Work instruction:
Where a picture appears in the data below, exclude it; restate everything else word for word.

[[ Dataset extract open ]]

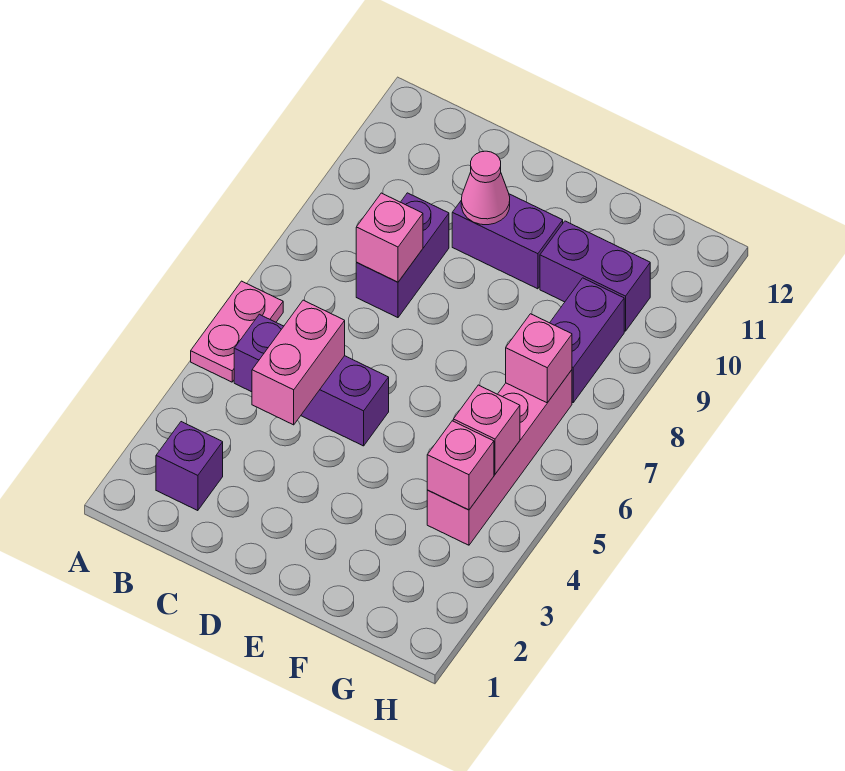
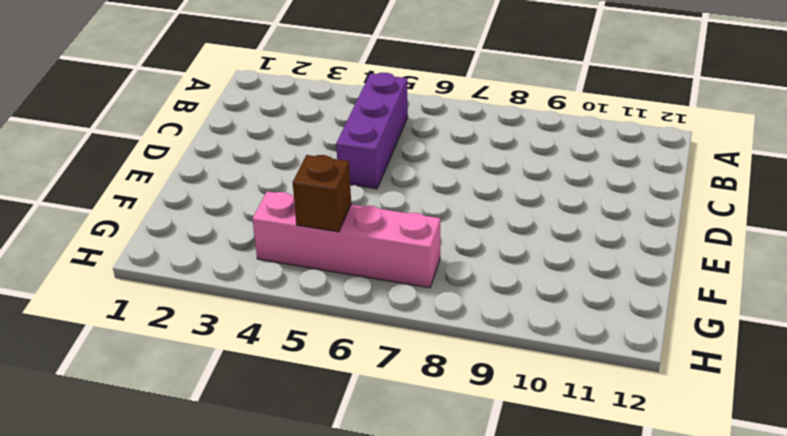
brown brick G5 level 2 -> pink brick G5 level 2
none -> pink plate A5:A6 level 1
none -> purple brick B2 level 1
none -> purple brick C8:C9 level 1

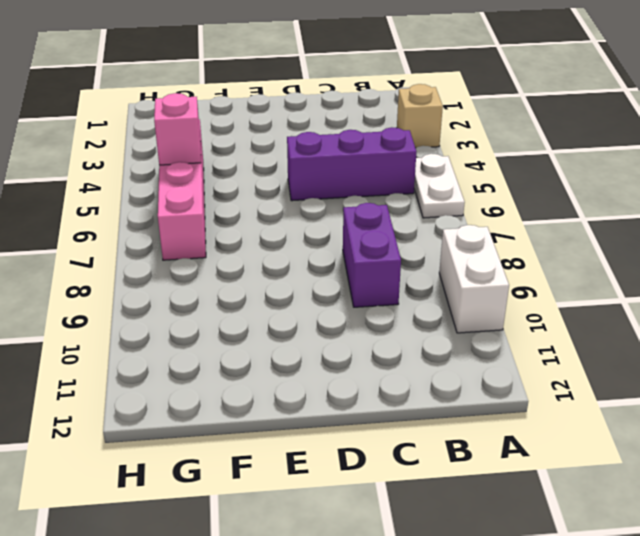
tan brick A3 level 1 -> none
white plate A5:A6 level 1 -> pink plate A5:A6 level 1
white brick A9:A10 level 1 -> none
none -> purple brick B2 level 1
none -> purple brick D10:E10 level 1
none -> purple brick F10:G10 level 1

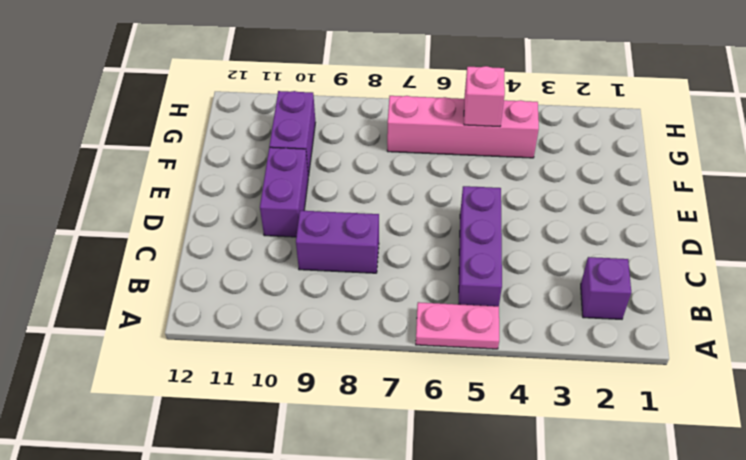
none -> purple brick G8:G9 level 1
none -> pink brick C4:C5 level 2
none -> pink brick C8 level 2

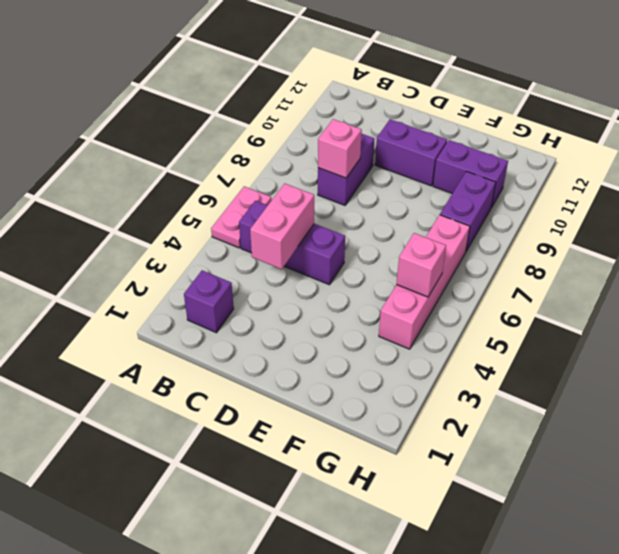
none -> pink cone D10 level 2
none -> pink brick G4 level 2
none -> pink brick G7 level 2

[[ Dataset extract closed ]]

Answer area:
brown brick G5 level 2 -> pink brick G5 level 2
none -> pink plate A5:A6 level 1
none -> purple brick B2 level 1
none -> purple brick C8:C9 level 1

tan brick A3 level 1 -> none
white plate A5:A6 level 1 -> pink plate A5:A6 level 1
white brick A9:A10 level 1 -> none
none -> purple brick B2 level 1
none -> purple brick D10:E10 level 1
none -> purple brick F10:G10 level 1

none -> purple brick G8:G9 level 1
none -> pink brick C4:C5 level 2
none -> pink brick C8 level 2

none -> pink cone D10 level 2
none -> pink brick G4 level 2
none -> pink brick G7 level 2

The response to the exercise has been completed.